= Activity =
Reproduce the data below exactly. Skip the pictures.

= Provided information =
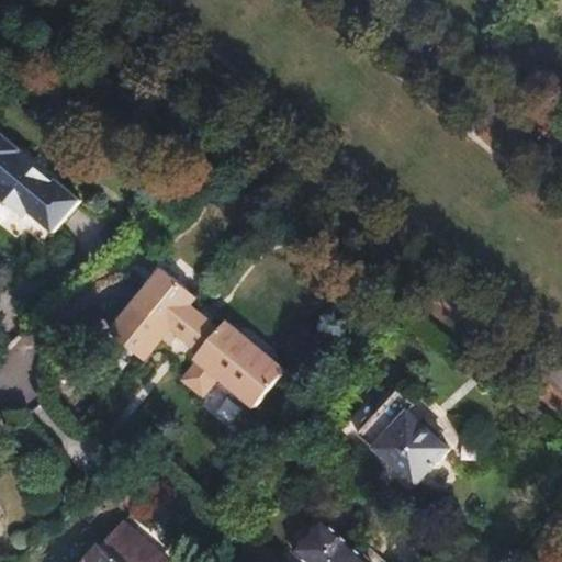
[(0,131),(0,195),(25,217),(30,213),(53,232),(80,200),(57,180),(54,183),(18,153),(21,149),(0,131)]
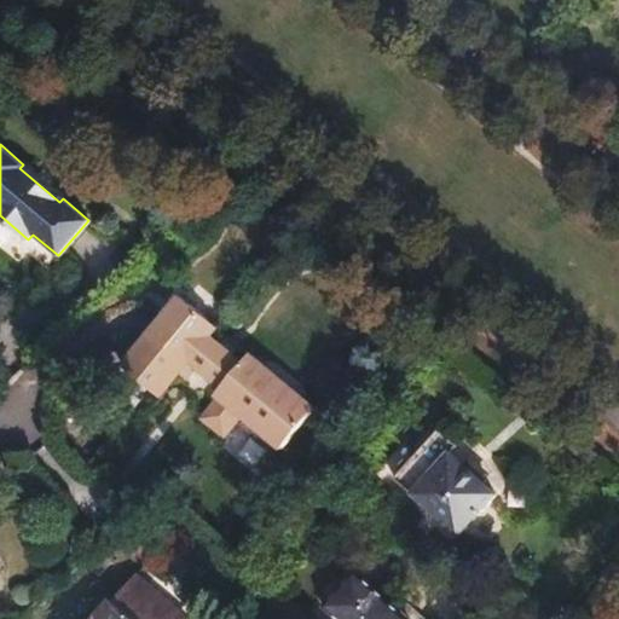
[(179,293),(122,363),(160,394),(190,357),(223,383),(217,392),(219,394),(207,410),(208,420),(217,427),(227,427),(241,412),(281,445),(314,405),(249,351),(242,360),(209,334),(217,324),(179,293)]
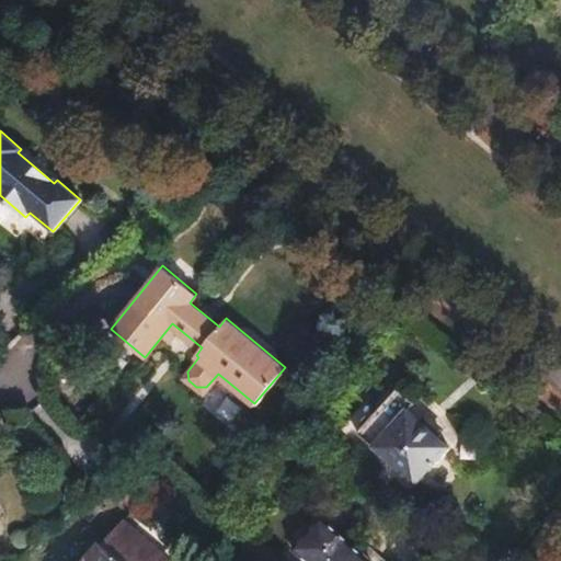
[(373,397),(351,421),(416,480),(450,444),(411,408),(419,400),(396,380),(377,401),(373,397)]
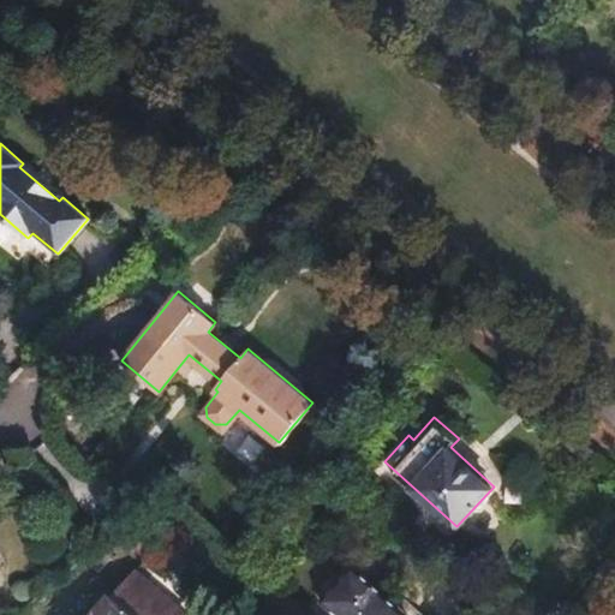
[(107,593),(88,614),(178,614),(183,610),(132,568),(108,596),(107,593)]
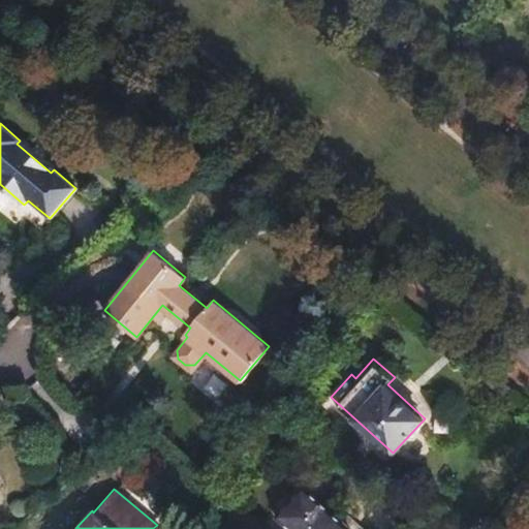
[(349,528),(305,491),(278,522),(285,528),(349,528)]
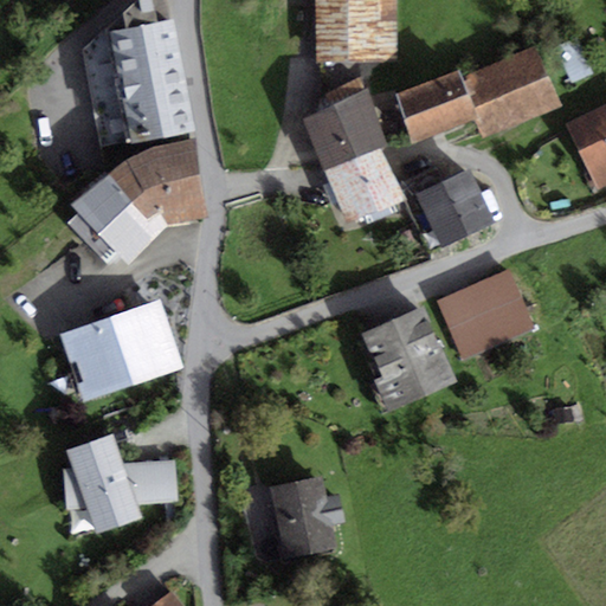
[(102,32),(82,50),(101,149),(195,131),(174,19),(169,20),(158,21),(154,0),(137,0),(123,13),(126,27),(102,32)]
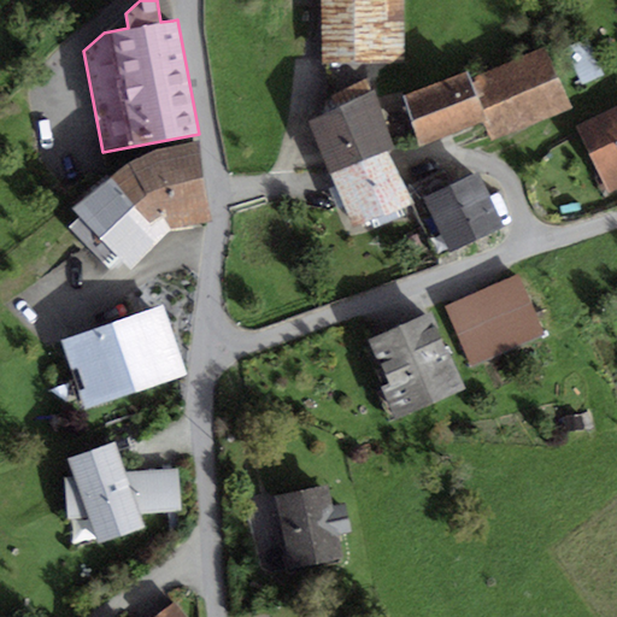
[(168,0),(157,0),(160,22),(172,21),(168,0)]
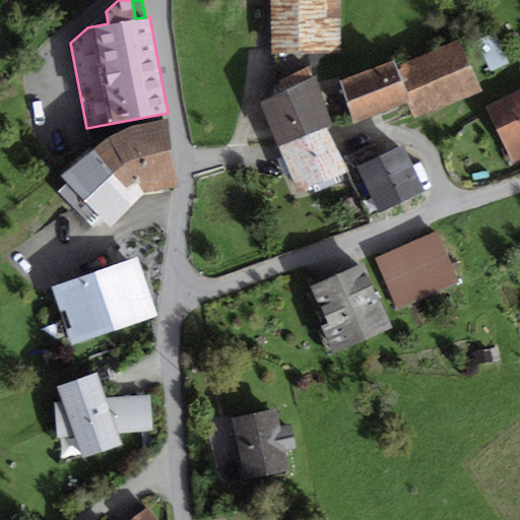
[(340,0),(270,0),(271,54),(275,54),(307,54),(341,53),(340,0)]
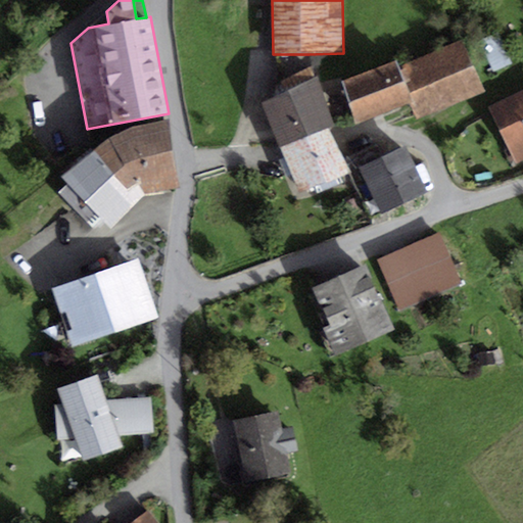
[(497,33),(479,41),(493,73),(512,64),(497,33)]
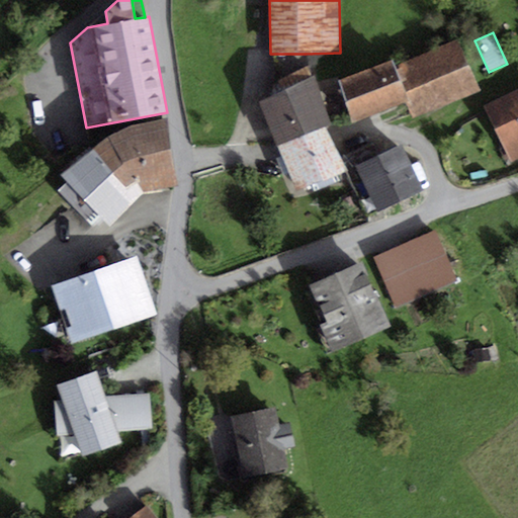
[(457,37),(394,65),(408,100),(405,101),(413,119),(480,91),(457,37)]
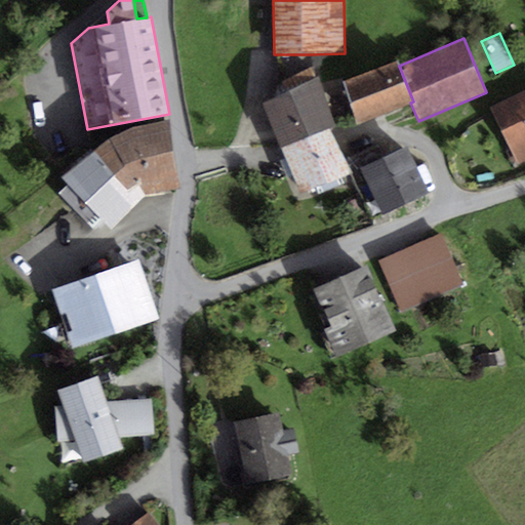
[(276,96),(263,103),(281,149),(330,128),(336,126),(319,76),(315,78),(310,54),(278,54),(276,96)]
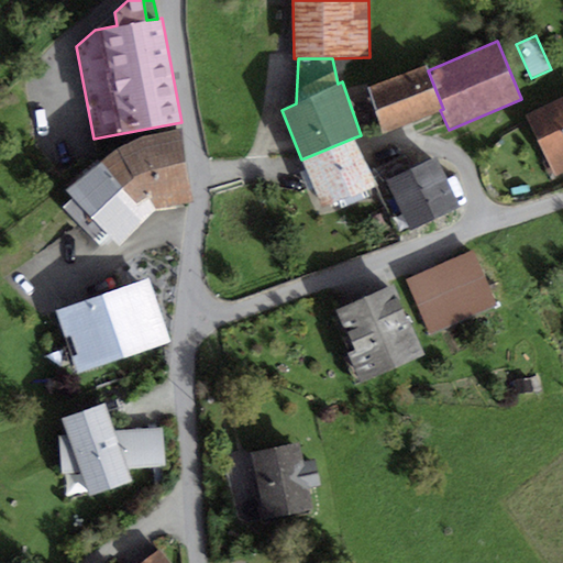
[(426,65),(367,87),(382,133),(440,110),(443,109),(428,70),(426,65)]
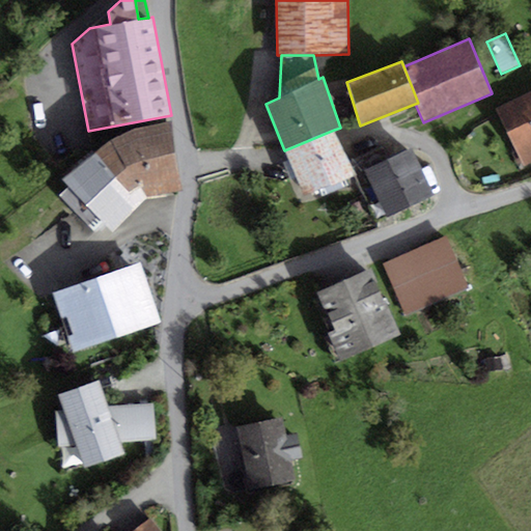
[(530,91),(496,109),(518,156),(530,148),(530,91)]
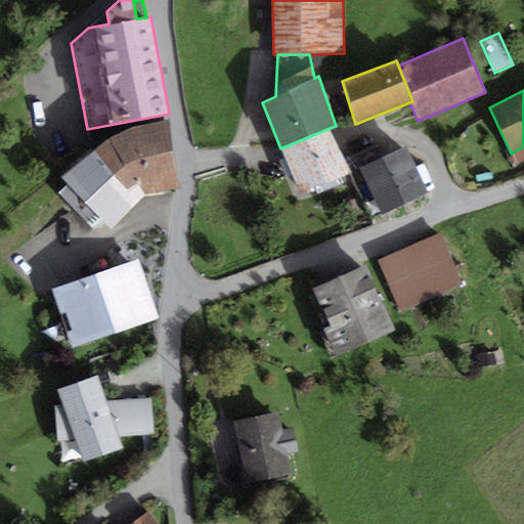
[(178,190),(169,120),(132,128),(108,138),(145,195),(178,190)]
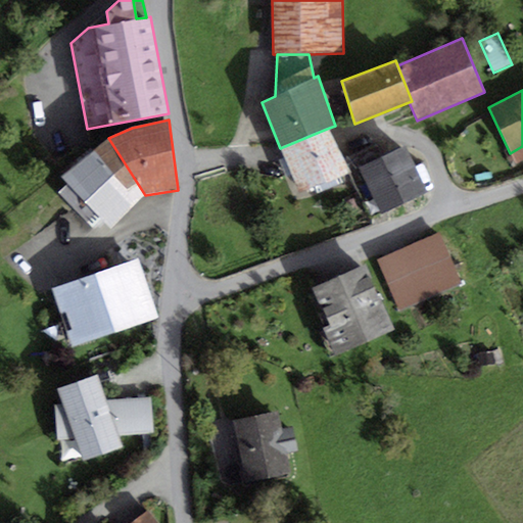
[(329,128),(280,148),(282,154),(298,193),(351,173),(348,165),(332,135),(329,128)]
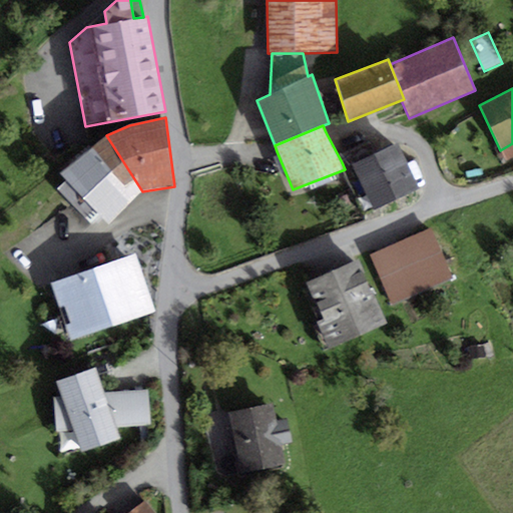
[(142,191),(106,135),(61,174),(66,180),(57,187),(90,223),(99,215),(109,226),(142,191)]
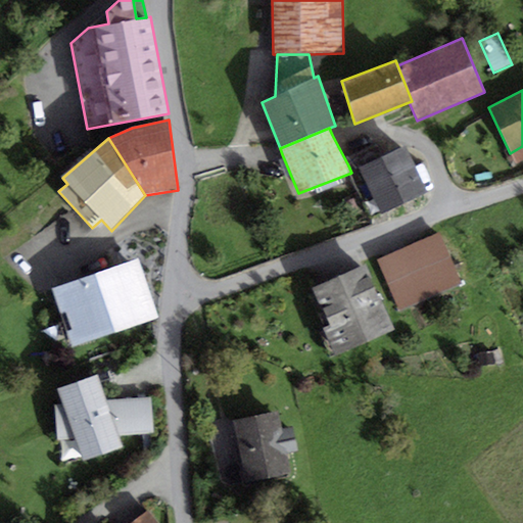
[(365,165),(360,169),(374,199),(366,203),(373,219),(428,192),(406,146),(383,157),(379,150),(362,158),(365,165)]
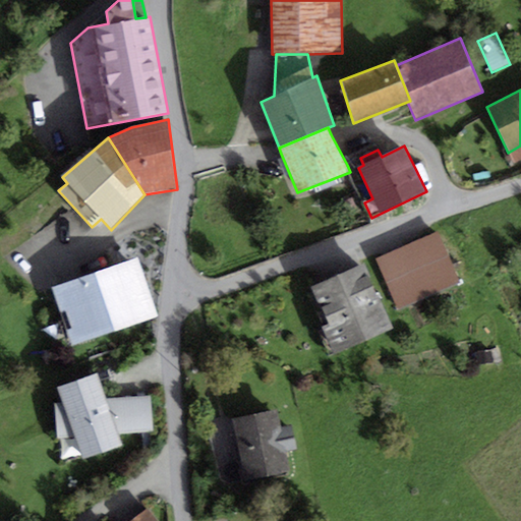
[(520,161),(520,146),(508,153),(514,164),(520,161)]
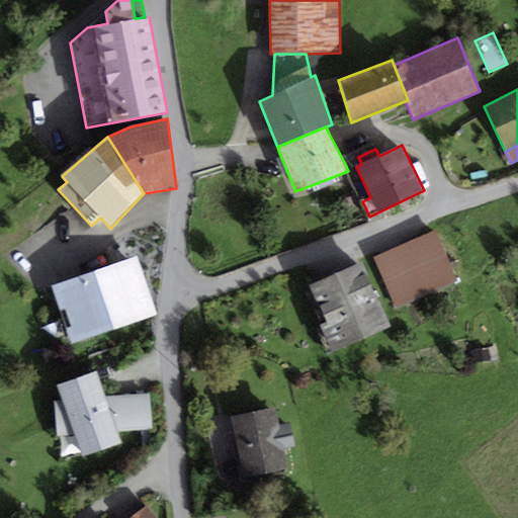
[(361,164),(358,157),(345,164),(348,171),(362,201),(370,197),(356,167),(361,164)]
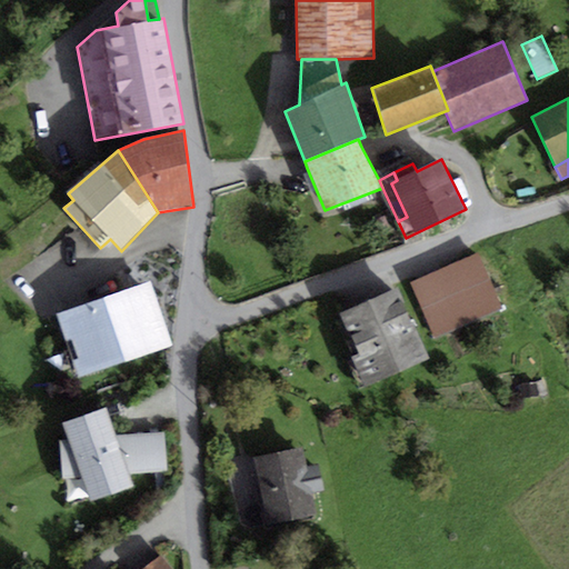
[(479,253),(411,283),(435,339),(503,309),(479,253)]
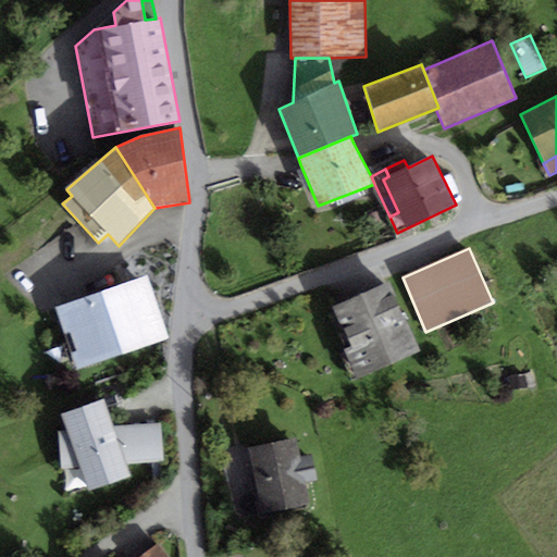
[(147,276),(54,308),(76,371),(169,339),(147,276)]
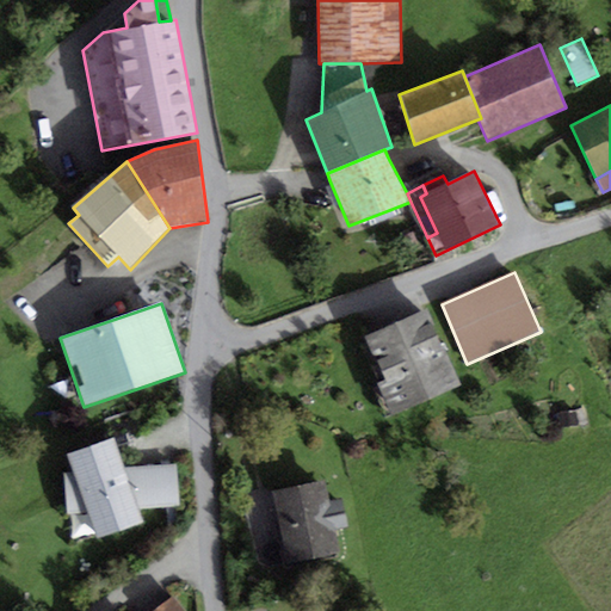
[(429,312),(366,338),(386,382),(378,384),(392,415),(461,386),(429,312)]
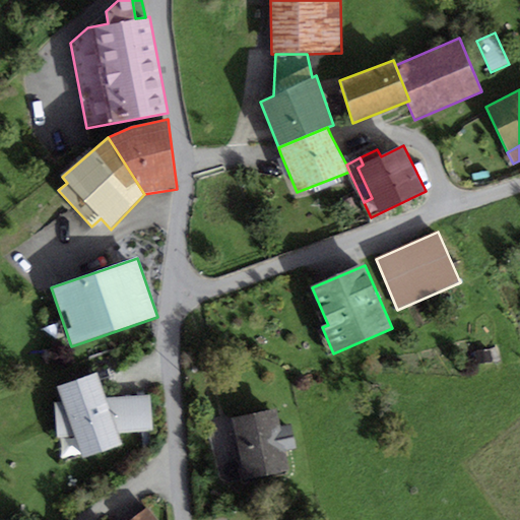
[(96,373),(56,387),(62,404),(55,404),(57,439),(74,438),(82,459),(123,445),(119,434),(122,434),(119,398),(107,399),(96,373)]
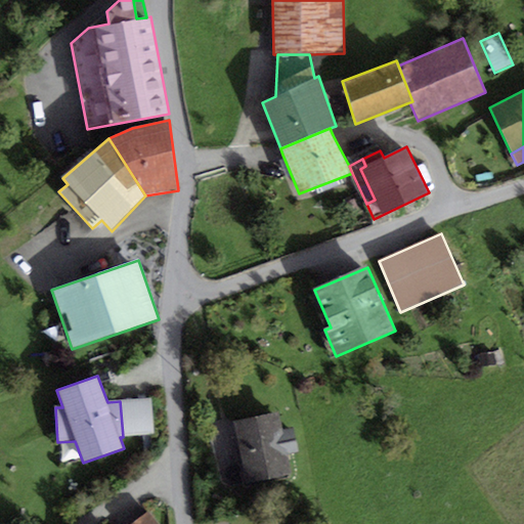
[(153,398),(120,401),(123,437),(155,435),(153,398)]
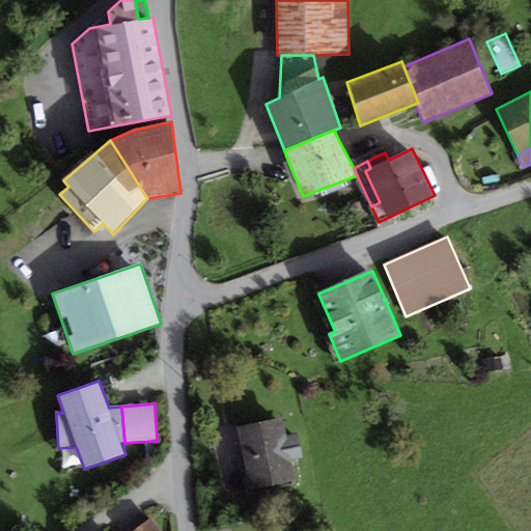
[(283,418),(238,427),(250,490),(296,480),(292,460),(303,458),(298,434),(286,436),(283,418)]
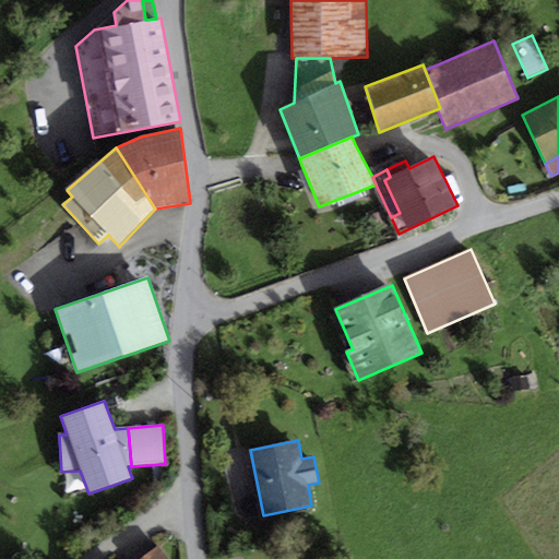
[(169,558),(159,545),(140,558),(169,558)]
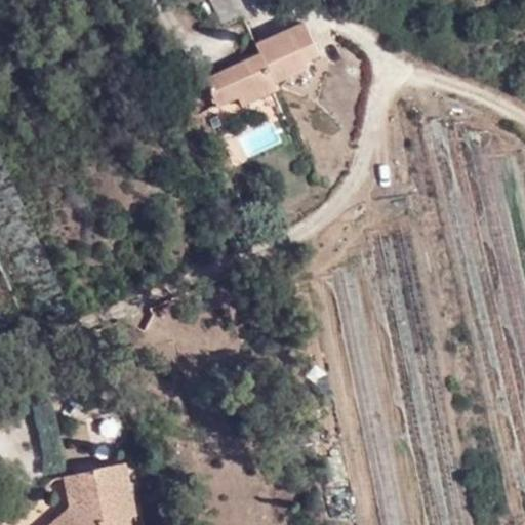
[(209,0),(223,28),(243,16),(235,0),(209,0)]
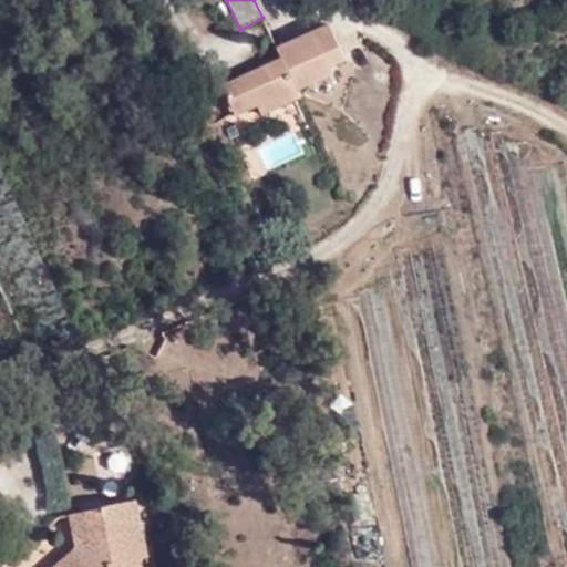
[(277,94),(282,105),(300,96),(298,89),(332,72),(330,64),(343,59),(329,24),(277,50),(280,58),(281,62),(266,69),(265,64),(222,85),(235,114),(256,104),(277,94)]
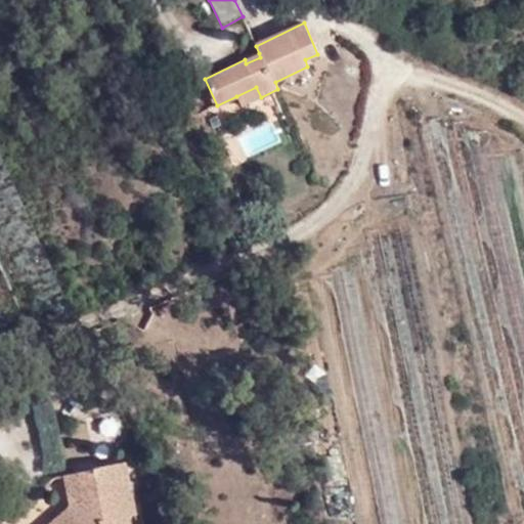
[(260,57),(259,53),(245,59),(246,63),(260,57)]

= Task solution =
[(0,131),(0,195),(25,217),(30,213),(53,232),(80,200),(57,180),(54,183),(18,153),(21,149),(0,131)]
[(179,293),(122,363),(160,394),(190,357),(223,383),(217,392),(219,394),(207,410),(208,420),(217,427),(227,427),(241,412),(281,445),(314,405),(249,351),(242,360),(209,334),(217,324),(179,293)]
[(373,397),(351,421),(416,480),(450,444),(411,408),(419,400),(396,380),(377,401),(373,397)]
[(107,593),(88,614),(178,614),(183,610),(132,568),(108,596),(107,593)]
[(349,528),(305,491),(278,522),(285,528),(349,528)]
[(102,32),(82,50),(101,149),(195,131),(174,19),(169,20),(158,21),(154,0),(137,0),(123,13),(126,27),(102,32)]
[(168,0),(157,0),(160,22),(172,21),(168,0)]
[(340,0),(270,0),(271,54),(275,54),(307,54),(341,53),(340,0)]
[(497,33),(479,41),(493,73),(512,64),(497,33)]
[(457,37),(394,65),(408,100),(405,101),(413,119),(480,91),(457,37)]
[(276,96),(263,103),(281,149),(330,128),(336,126),(319,76),(315,78),(310,54),(278,54),(276,96)]
[(426,65),(367,87),(382,133),(440,110),(443,109),(428,70),(426,65)]
[(530,91),(496,109),(518,156),(530,148),(530,91)]
[(178,190),(169,120),(132,128),(108,138),(145,195),(178,190)]
[(329,128),(280,148),(282,154),(298,193),(351,173),(348,165),(332,135),(329,128)]
[(142,191),(106,135),(61,174),(66,180),(57,187),(90,223),(99,215),(109,226),(142,191)]
[(365,165),(360,169),(374,199),(366,203),(373,219),(428,192),(406,146),(383,157),(379,150),(362,158),(365,165)]
[(520,161),(520,146),(508,153),(514,164),(520,161)]
[(361,164),(358,157),(345,164),(348,171),(362,201),(370,197),(356,167),(361,164)]
[(479,253),(411,283),(435,339),(503,309),(479,253)]
[(147,276),(54,308),(76,371),(169,339),(147,276)]
[(429,312),(366,338),(386,382),(378,384),(392,415),(461,386),(429,312)]
[(96,373),(56,387),(62,404),(55,404),(57,439),(74,438),(82,459),(123,445),(119,434),(122,434),(119,398),(107,399),(96,373)]
[(153,398),(120,401),(123,437),(155,435),(153,398)]
[(283,418),(238,427),(250,490),(296,480),(292,460),(303,458),(298,434),(286,436),(283,418)]
[(169,558),(159,545),(140,558),(169,558)]
[(209,0),(223,28),(243,16),(235,0),(209,0)]
[(277,94),(282,105),(300,96),(298,89),(332,72),(330,64),(343,59),(329,24),(277,50),(280,58),(281,62),(266,69),(265,64),(222,85),(235,114),(256,104),(277,94)]
[(260,57),(259,53),(245,59),(246,63),(260,57)]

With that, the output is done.